## [INSTRUCTIONS TO FOLLOW]
Reproduce the data below word for word, from the line with "midwife [708, 1081]" through the last line, including both.

[Begin]

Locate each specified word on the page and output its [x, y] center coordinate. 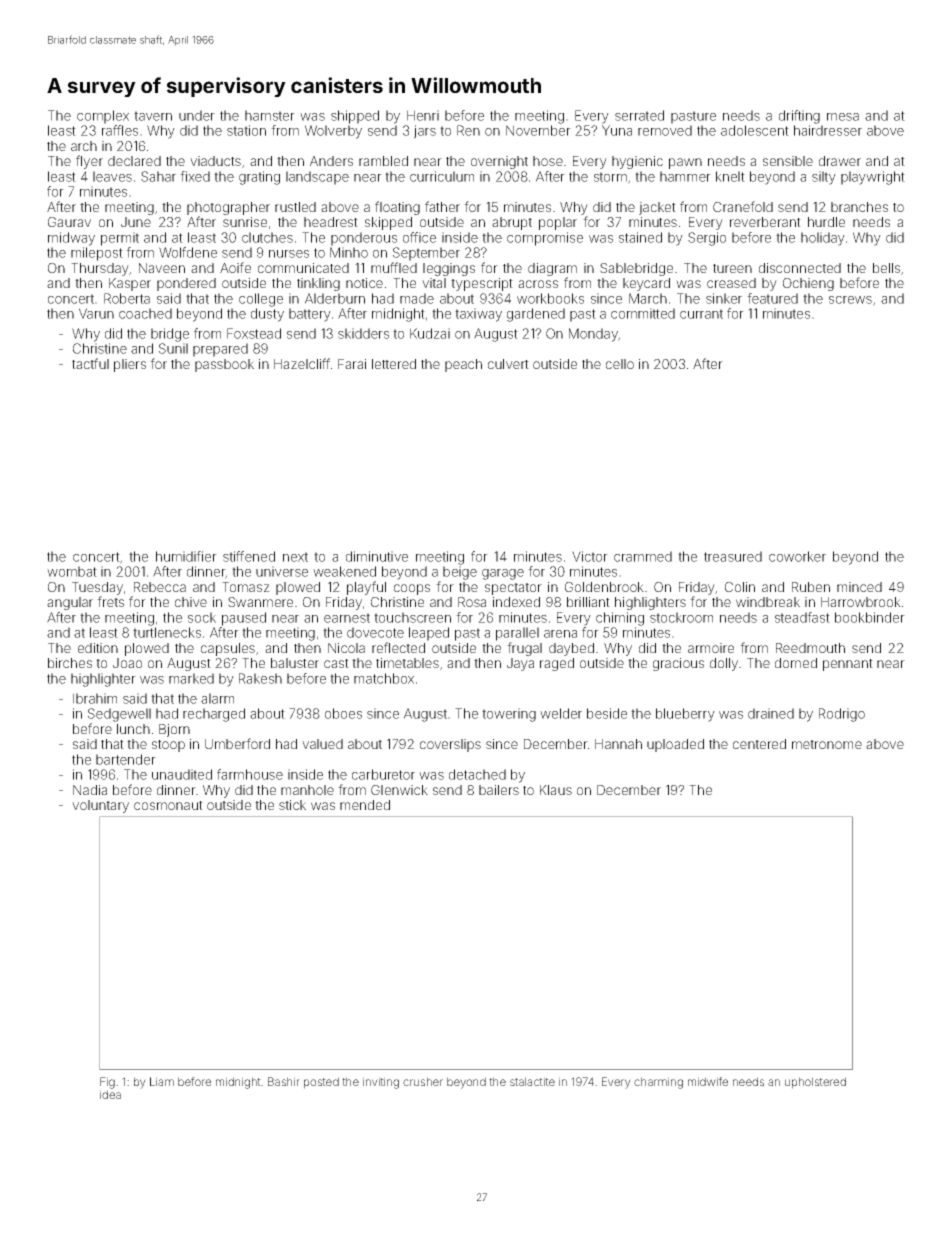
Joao [127, 663]
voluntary [100, 806]
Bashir [284, 1081]
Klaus [556, 790]
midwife [708, 1081]
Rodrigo [842, 715]
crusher [423, 1081]
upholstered [815, 1083]
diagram [552, 269]
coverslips [450, 745]
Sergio [707, 239]
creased [731, 283]
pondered [186, 284]
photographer [228, 208]
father [442, 206]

[End]

## [REPLY TO THE EXERCISE]
midwife [708, 1081]
Rodrigo [842, 715]
crusher [423, 1081]
upholstered [815, 1083]
diagram [552, 269]
coverslips [450, 745]
Sergio [707, 239]
creased [731, 283]
pondered [186, 284]
photographer [228, 208]
father [442, 206]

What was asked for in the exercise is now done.